• _Extracted records_

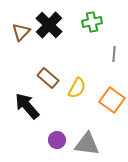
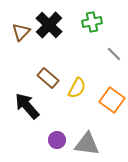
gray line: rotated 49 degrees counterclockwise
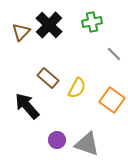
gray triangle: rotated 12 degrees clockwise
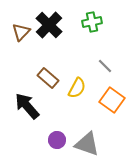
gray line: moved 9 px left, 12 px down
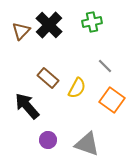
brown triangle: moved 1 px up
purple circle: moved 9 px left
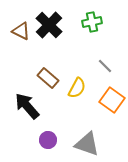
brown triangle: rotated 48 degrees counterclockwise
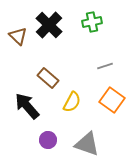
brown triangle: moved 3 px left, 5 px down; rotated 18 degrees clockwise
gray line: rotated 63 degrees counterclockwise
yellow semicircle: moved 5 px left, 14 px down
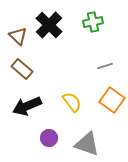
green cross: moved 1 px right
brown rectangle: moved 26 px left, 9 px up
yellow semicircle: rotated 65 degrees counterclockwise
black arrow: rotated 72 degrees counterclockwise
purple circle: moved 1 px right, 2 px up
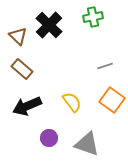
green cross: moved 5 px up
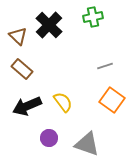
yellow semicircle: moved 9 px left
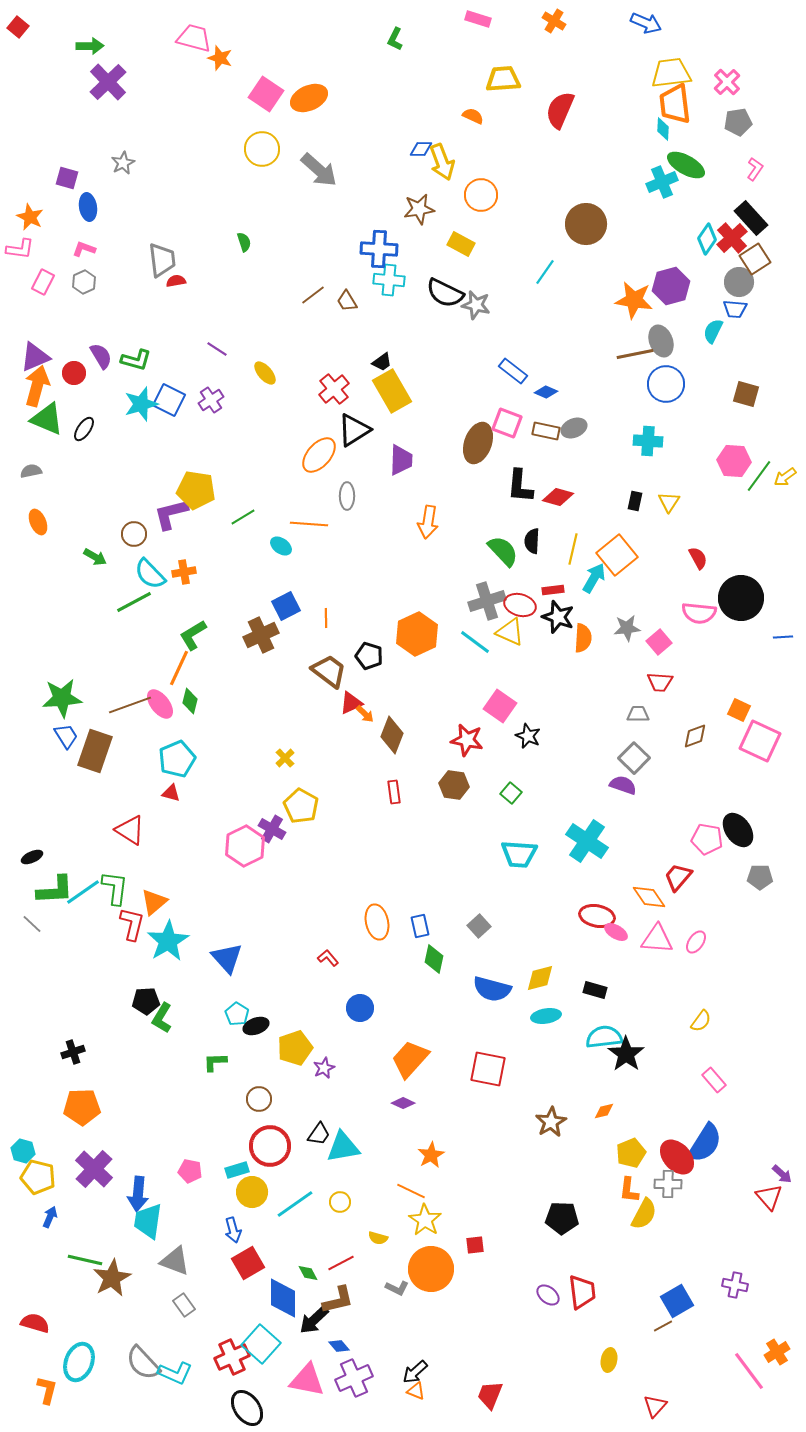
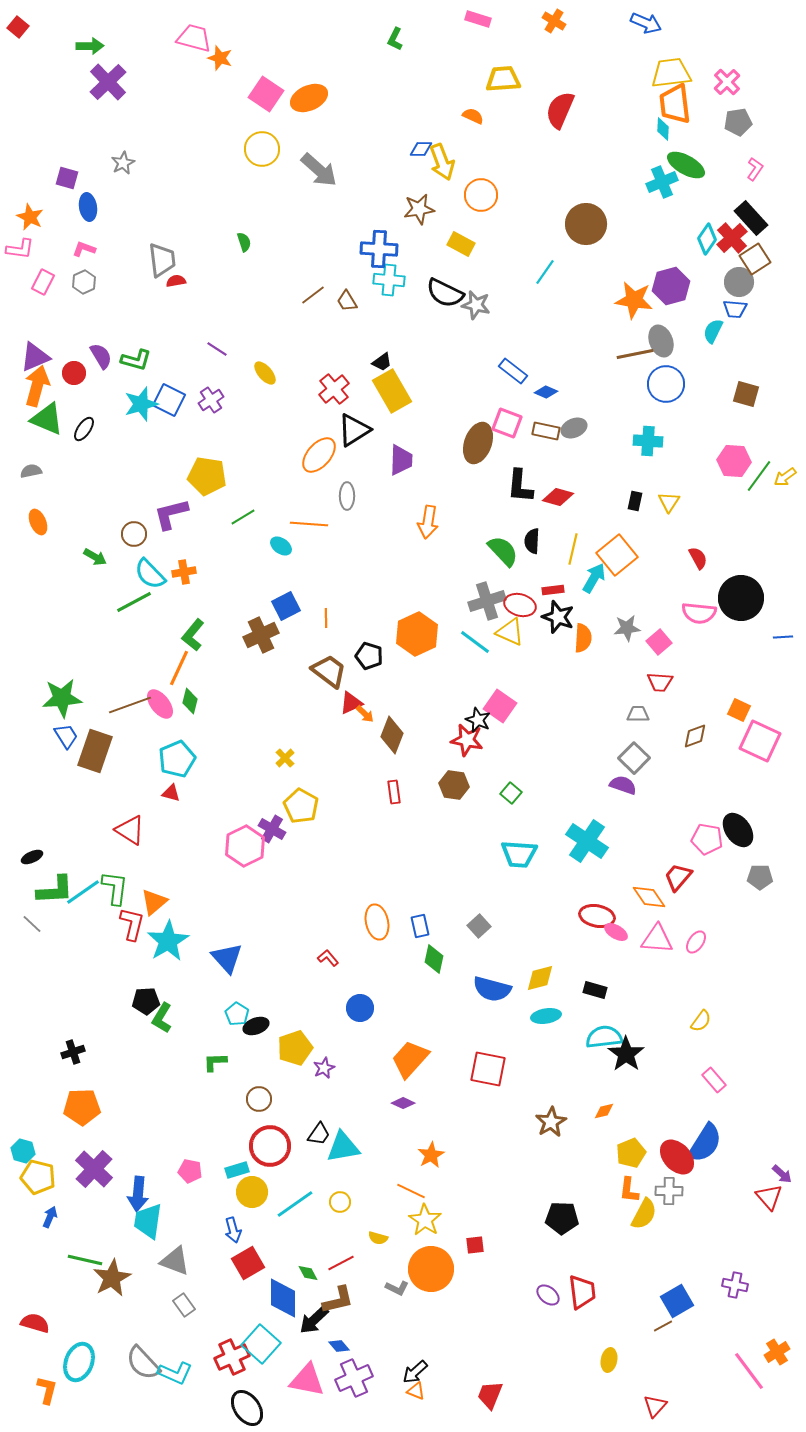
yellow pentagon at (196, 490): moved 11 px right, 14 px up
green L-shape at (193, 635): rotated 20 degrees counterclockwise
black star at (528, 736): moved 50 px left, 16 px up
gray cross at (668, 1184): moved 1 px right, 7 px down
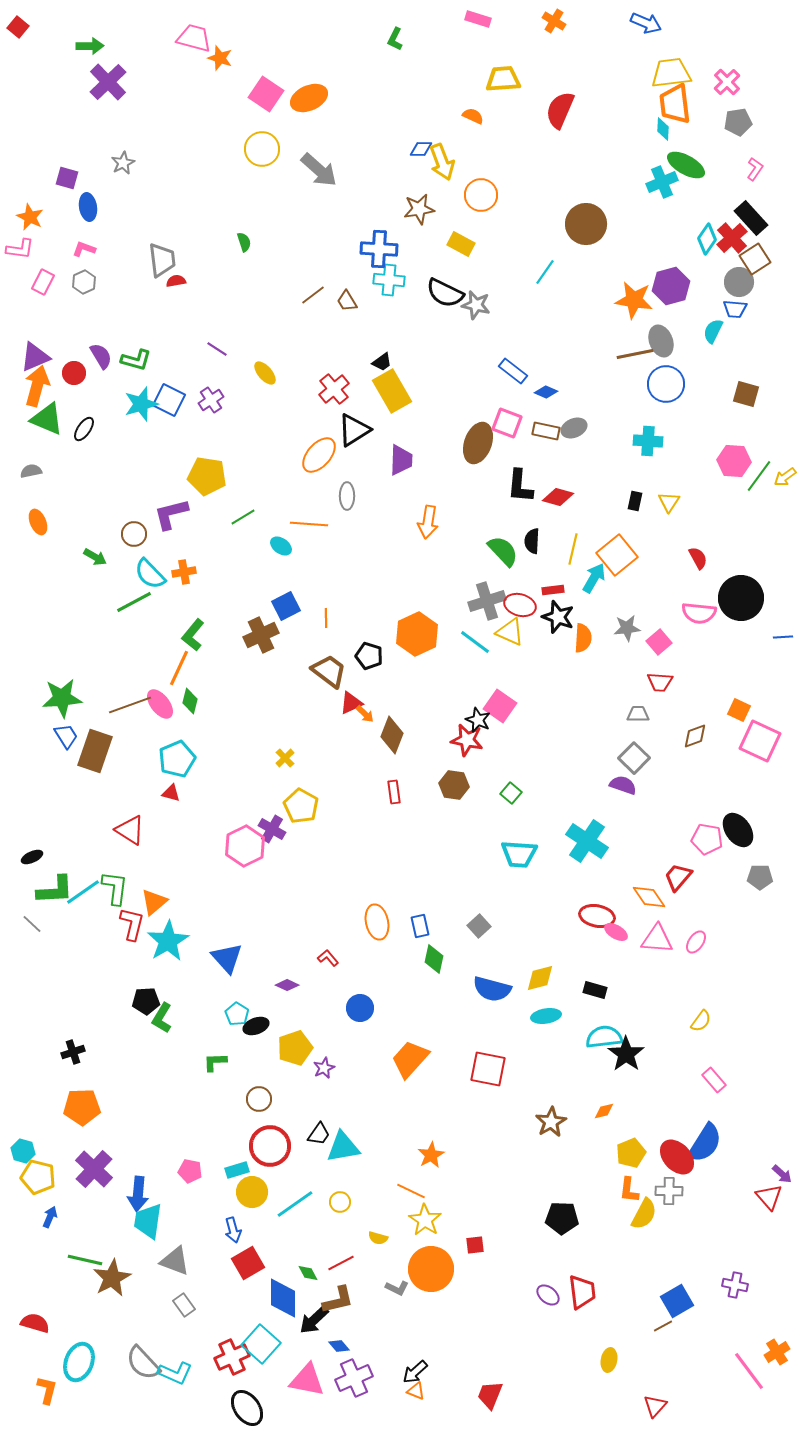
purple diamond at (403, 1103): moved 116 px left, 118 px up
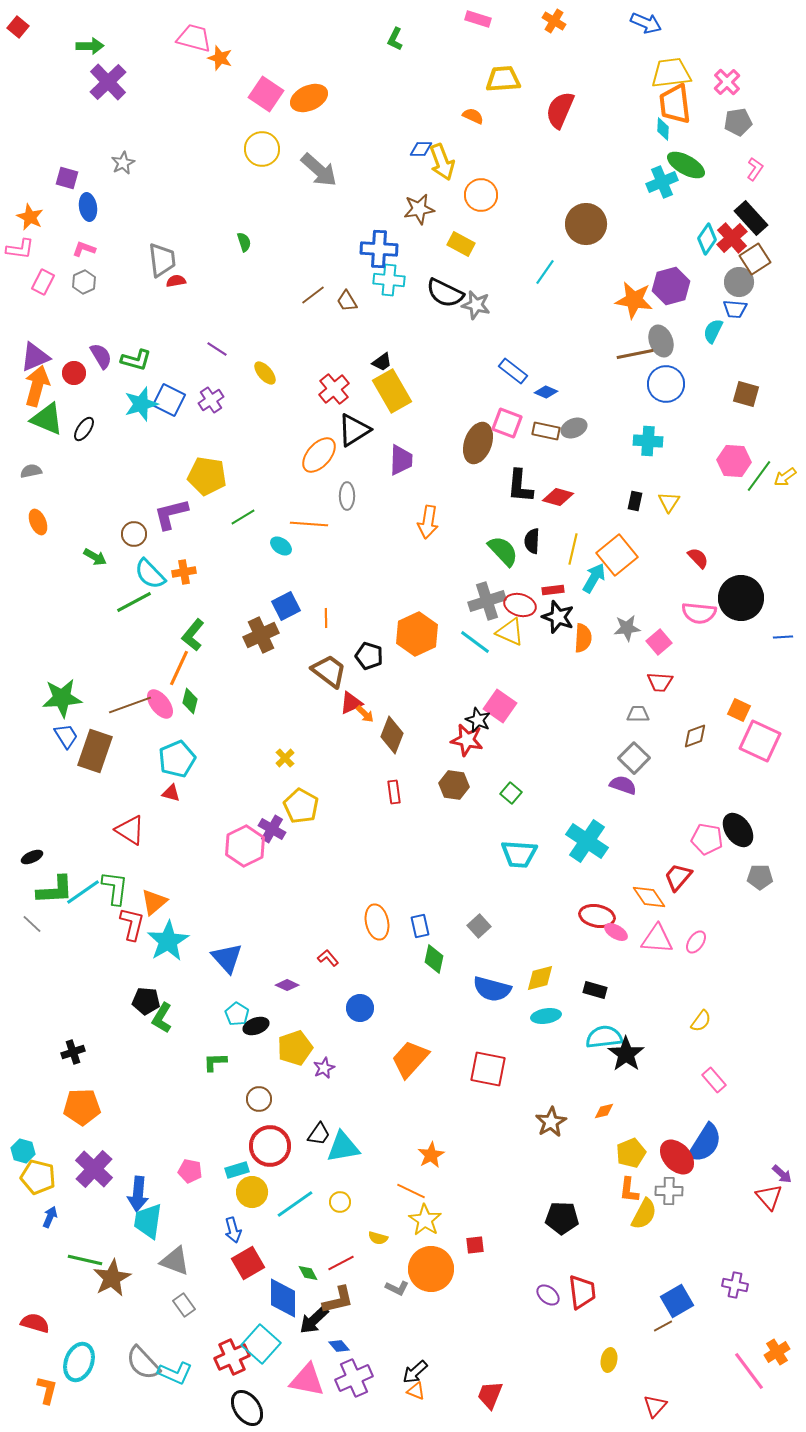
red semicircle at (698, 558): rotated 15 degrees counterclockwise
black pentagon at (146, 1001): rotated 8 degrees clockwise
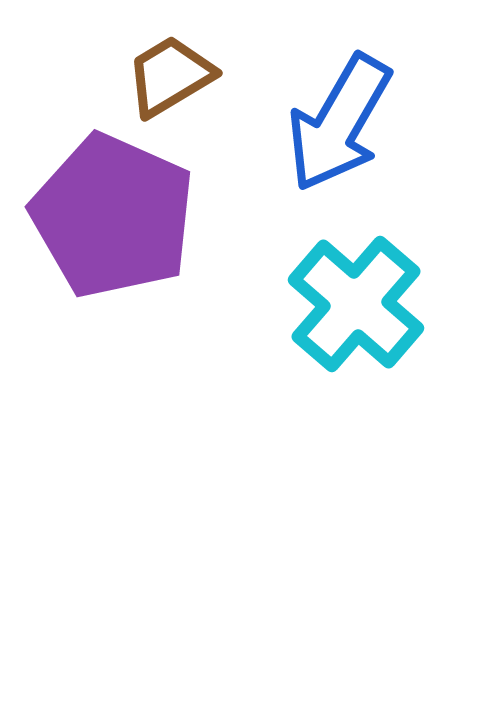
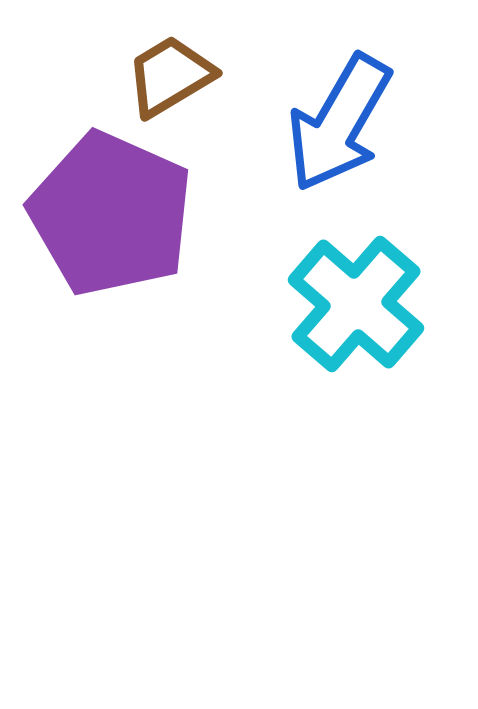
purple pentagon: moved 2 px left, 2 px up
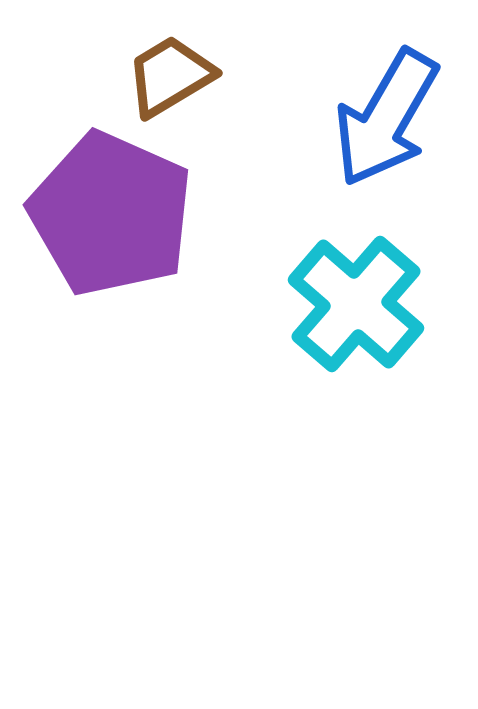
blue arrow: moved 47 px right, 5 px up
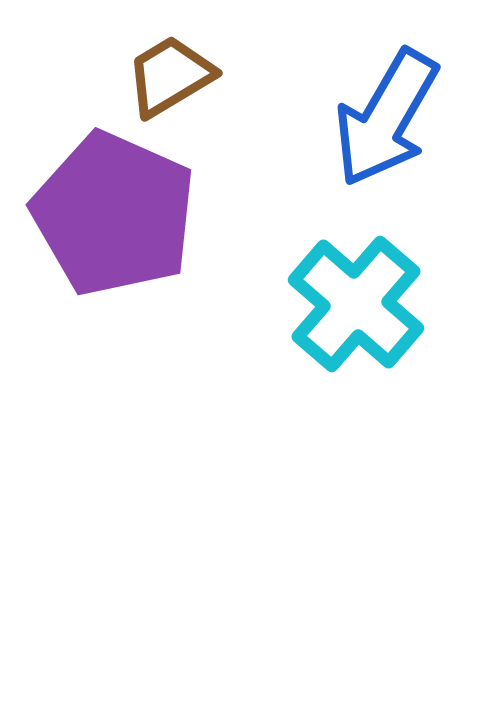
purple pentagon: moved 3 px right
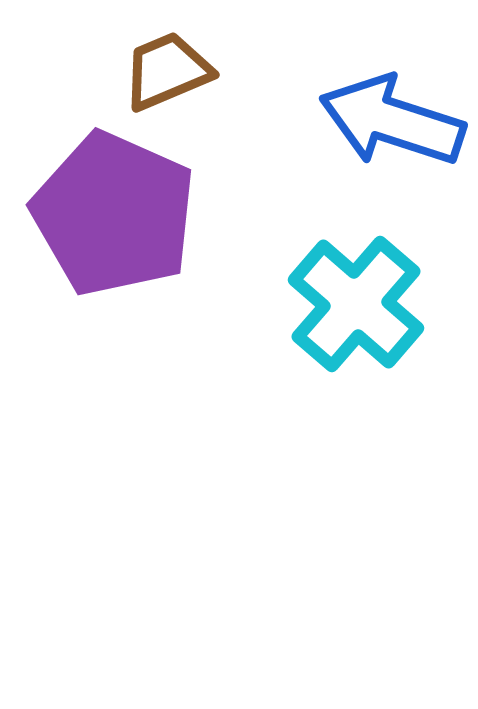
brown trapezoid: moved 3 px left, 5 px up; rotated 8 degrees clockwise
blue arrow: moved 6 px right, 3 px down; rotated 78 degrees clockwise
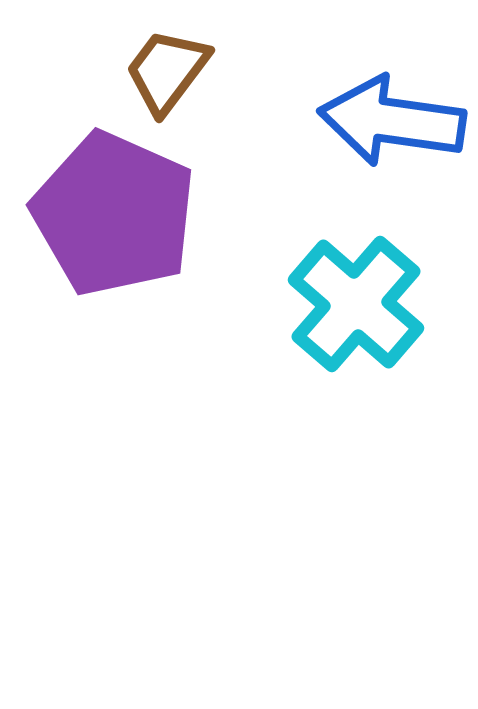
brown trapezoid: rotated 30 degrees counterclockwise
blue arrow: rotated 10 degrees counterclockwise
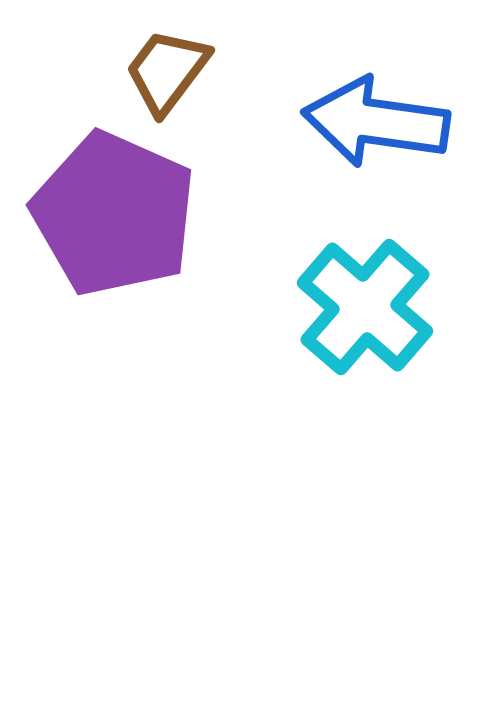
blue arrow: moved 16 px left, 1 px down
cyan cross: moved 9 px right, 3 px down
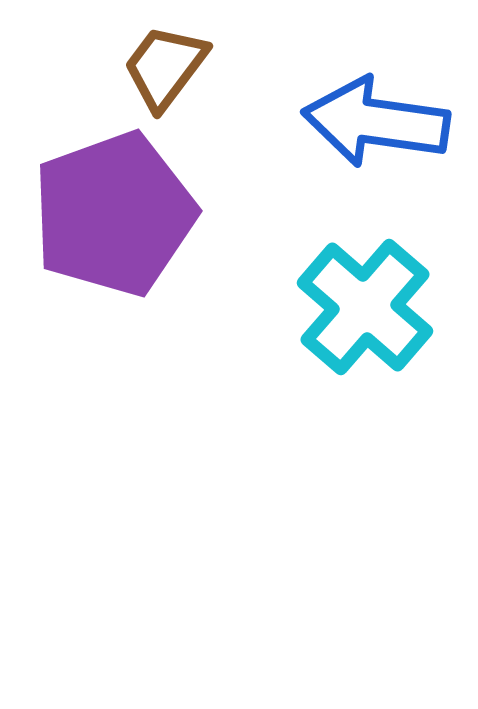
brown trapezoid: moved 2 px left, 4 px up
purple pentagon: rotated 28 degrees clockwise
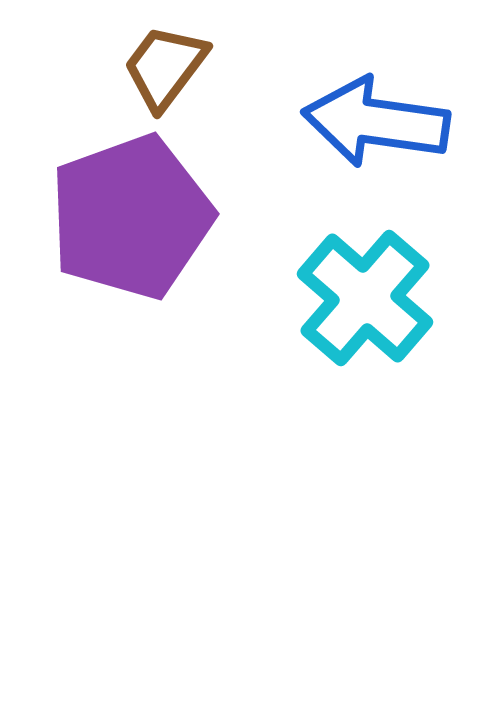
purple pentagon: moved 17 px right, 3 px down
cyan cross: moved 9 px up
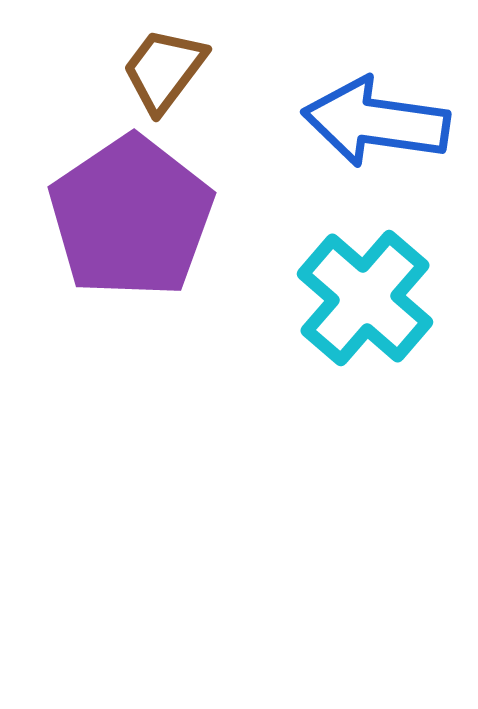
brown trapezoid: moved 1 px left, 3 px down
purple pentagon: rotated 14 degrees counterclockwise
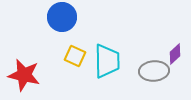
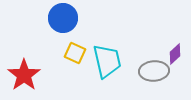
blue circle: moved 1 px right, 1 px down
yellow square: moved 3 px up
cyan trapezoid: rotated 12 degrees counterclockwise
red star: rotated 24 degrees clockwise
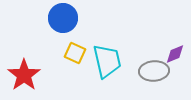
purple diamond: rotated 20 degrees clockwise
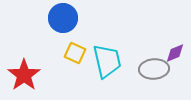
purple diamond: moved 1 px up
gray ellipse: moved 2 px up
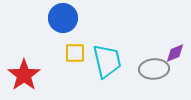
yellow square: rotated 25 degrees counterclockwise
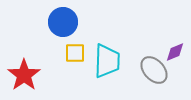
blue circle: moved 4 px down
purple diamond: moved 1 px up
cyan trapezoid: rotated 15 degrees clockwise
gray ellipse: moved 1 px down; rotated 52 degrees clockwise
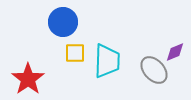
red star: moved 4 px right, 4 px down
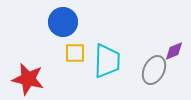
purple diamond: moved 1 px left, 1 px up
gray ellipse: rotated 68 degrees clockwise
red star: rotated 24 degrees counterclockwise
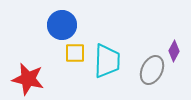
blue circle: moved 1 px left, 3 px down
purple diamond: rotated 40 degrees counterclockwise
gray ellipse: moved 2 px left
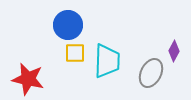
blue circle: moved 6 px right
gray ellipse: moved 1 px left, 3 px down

• _Required task_
Set out all the data above as a Markdown table with the columns Row and Line, giving each line a row number and skipping any blank lines. Leave the pictures out of the answer.

• _Task solution_
| Row | Line |
|---|---|
| 1 | gray line: rotated 49 degrees counterclockwise |
| 2 | gray triangle: rotated 12 degrees clockwise |
| 3 | gray line: moved 9 px left, 12 px down |
| 4 | brown triangle: moved 1 px up |
| 5 | purple circle: moved 9 px left |
| 6 | brown triangle: rotated 48 degrees counterclockwise |
| 7 | brown triangle: moved 3 px left, 5 px down; rotated 18 degrees clockwise |
| 8 | gray line: rotated 63 degrees counterclockwise |
| 9 | yellow semicircle: moved 5 px left, 14 px down |
| 10 | green cross: moved 1 px right |
| 11 | brown rectangle: moved 26 px left, 9 px up |
| 12 | yellow semicircle: rotated 65 degrees counterclockwise |
| 13 | black arrow: rotated 72 degrees counterclockwise |
| 14 | purple circle: moved 1 px right, 2 px up |
| 15 | green cross: moved 5 px up |
| 16 | yellow semicircle: moved 9 px left |
| 17 | yellow pentagon at (196, 490): moved 11 px right, 14 px up |
| 18 | green L-shape at (193, 635): rotated 20 degrees counterclockwise |
| 19 | black star at (528, 736): moved 50 px left, 16 px up |
| 20 | gray cross at (668, 1184): moved 1 px right, 7 px down |
| 21 | purple diamond at (403, 1103): moved 116 px left, 118 px up |
| 22 | red semicircle at (698, 558): rotated 15 degrees counterclockwise |
| 23 | black pentagon at (146, 1001): rotated 8 degrees clockwise |
| 24 | purple pentagon: moved 2 px left, 2 px up |
| 25 | blue arrow: moved 47 px right, 5 px up |
| 26 | purple pentagon: moved 3 px right |
| 27 | brown trapezoid: moved 3 px left, 5 px up; rotated 8 degrees clockwise |
| 28 | blue arrow: moved 6 px right, 3 px down; rotated 78 degrees clockwise |
| 29 | brown trapezoid: rotated 30 degrees counterclockwise |
| 30 | blue arrow: rotated 10 degrees counterclockwise |
| 31 | blue arrow: moved 16 px left, 1 px down |
| 32 | cyan cross: moved 9 px right, 3 px down |
| 33 | brown trapezoid: moved 2 px left, 4 px up |
| 34 | purple pentagon: rotated 28 degrees clockwise |
| 35 | purple pentagon: moved 17 px right, 3 px down |
| 36 | cyan cross: moved 9 px up |
| 37 | brown trapezoid: moved 1 px left, 3 px down |
| 38 | purple pentagon: rotated 14 degrees counterclockwise |
| 39 | blue circle: moved 1 px right, 1 px down |
| 40 | yellow square: moved 3 px up |
| 41 | cyan trapezoid: rotated 12 degrees counterclockwise |
| 42 | red star: rotated 24 degrees clockwise |
| 43 | purple diamond: rotated 20 degrees clockwise |
| 44 | purple diamond: moved 1 px up |
| 45 | gray ellipse: moved 2 px up |
| 46 | yellow square: rotated 25 degrees counterclockwise |
| 47 | blue circle: moved 4 px down |
| 48 | purple diamond: moved 1 px up |
| 49 | cyan trapezoid: rotated 15 degrees clockwise |
| 50 | gray ellipse: moved 1 px down; rotated 52 degrees clockwise |
| 51 | red star: moved 4 px right, 4 px down |
| 52 | purple diamond: moved 1 px left, 1 px up |
| 53 | gray ellipse: rotated 68 degrees clockwise |
| 54 | red star: rotated 24 degrees counterclockwise |
| 55 | blue circle: moved 1 px left, 3 px down |
| 56 | purple diamond: rotated 40 degrees counterclockwise |
| 57 | gray ellipse: moved 2 px left |
| 58 | blue circle: moved 6 px right |
| 59 | gray ellipse: moved 1 px left, 3 px down |